◆ Input material
+ + + + + + +

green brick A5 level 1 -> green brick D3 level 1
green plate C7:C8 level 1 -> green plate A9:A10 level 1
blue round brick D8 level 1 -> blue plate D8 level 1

+ + + + + + +

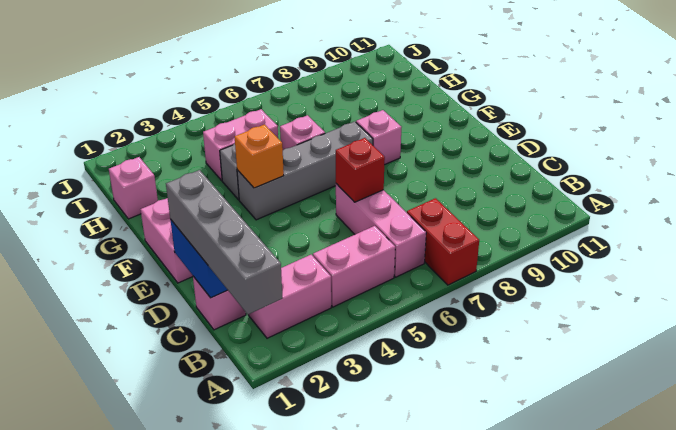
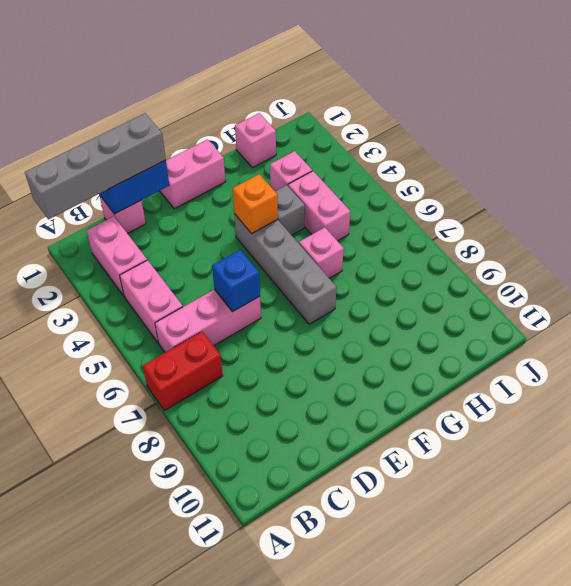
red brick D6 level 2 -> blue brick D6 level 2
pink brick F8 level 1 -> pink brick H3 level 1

+ + + + + + +

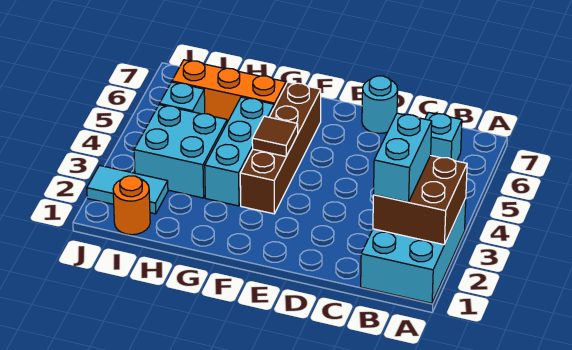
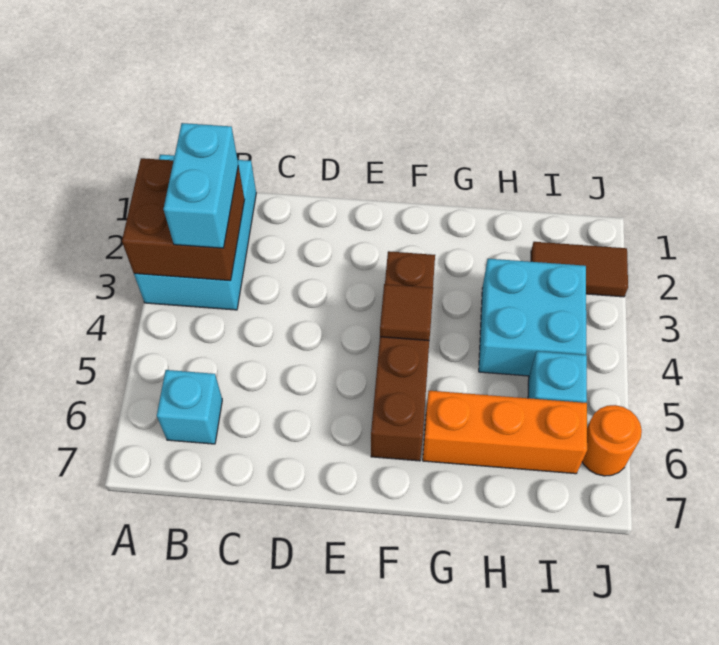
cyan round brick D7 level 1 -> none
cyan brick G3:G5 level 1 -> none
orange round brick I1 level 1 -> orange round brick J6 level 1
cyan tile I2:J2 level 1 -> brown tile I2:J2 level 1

+ + + + + + +

◆ Task item
Since only part of the listing is wanted, copy exactly the lines from the one holding "red brick D6 level 2 -> blue brick D6 level 2" to the one holding "pink brick F8", both included.

◆ Solution
red brick D6 level 2 -> blue brick D6 level 2
pink brick F8 level 1 -> pink brick H3 level 1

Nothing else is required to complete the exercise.